● What is being asked:
In your copy, include no images and return each entry exactly as written.

● Provided entries:
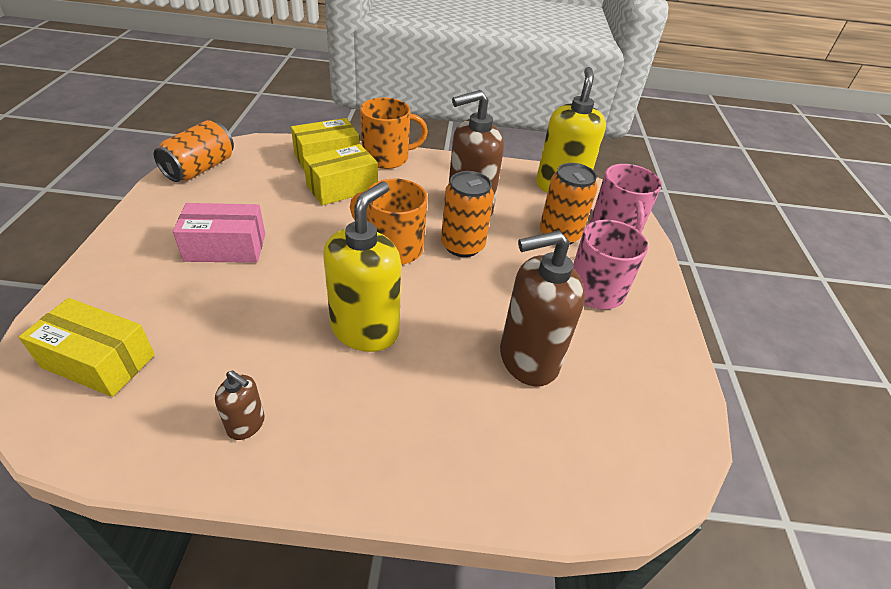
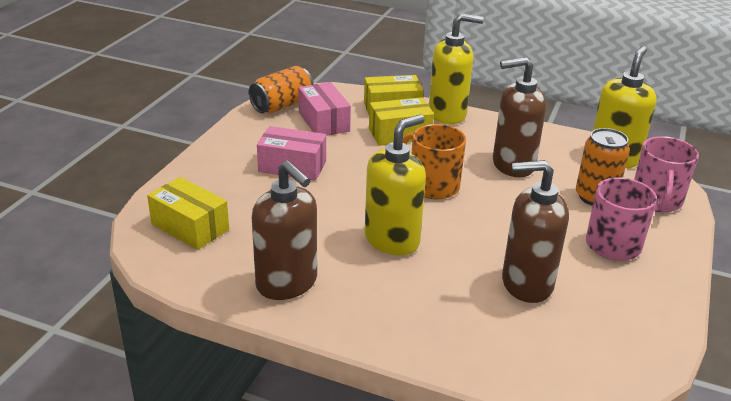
camera: 20 degrees right, 10 degrees down
brown soap dispenser [215,371,265,440] -> brown soap dispenser [252,160,317,300], size x2.11
orange mug [360,97,428,169] -> yellow soap dispenser [429,13,484,124]
orange can [441,171,494,257] -> none
none -> pink box [298,82,351,136]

● Task solution:
camera: 20 degrees right, 10 degrees down
brown soap dispenser [215,371,265,440] -> brown soap dispenser [252,160,317,300], size x2.11
orange mug [360,97,428,169] -> yellow soap dispenser [429,13,484,124]
orange can [441,171,494,257] -> none
none -> pink box [298,82,351,136]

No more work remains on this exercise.